Your answer must consist solely of the line containing "type=missing; before=AshGreyCup (no." and each line after it through the end of the data, copied exactly.

--------------------------------

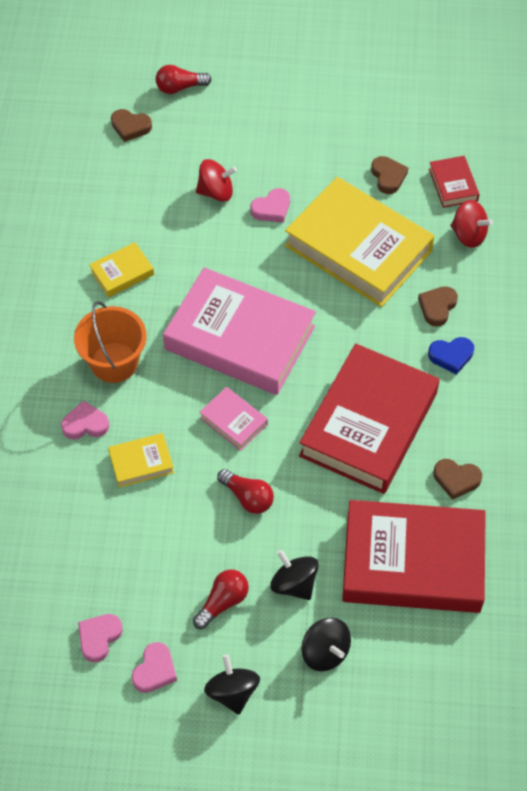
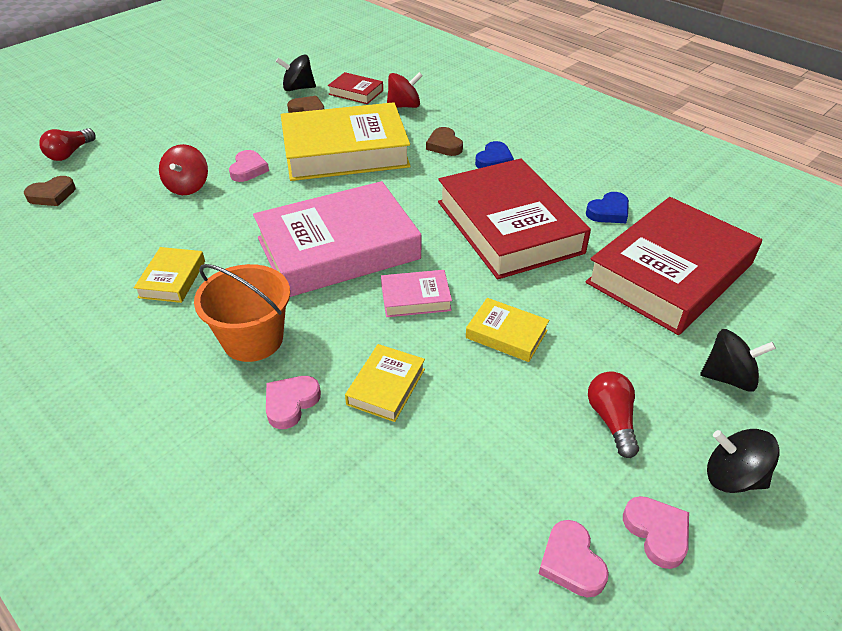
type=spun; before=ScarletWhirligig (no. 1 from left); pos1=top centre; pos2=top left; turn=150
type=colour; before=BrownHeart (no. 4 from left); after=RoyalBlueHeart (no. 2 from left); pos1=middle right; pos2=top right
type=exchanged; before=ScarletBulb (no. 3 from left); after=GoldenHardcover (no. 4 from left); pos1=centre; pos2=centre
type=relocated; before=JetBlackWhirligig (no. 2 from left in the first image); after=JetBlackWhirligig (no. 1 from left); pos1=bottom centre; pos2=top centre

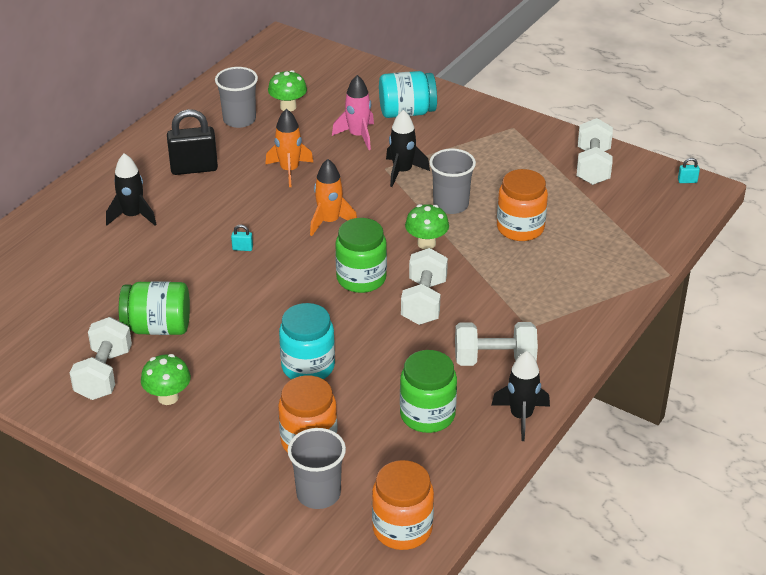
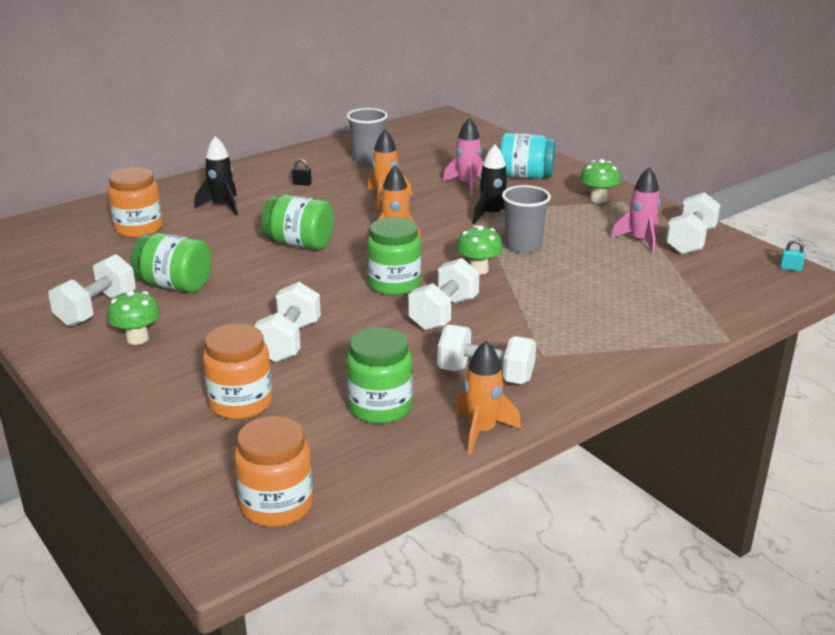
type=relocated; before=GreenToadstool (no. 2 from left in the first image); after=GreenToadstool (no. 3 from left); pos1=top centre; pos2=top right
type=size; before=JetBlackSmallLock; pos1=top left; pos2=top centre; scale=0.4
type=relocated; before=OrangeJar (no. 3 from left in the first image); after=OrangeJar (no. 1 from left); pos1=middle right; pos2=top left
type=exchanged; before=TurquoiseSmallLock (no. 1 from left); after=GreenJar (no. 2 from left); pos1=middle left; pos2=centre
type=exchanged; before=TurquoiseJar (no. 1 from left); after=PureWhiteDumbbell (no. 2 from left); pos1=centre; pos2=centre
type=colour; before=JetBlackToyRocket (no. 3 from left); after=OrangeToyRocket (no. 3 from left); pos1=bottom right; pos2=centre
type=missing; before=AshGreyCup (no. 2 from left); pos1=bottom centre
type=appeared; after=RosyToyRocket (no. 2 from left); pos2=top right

--------------------------------

TASK RESPONSE:
type=missing; before=AshGreyCup (no. 2 from left); pos1=bottom centre
type=appeared; after=RosyToyRocket (no. 2 from left); pos2=top right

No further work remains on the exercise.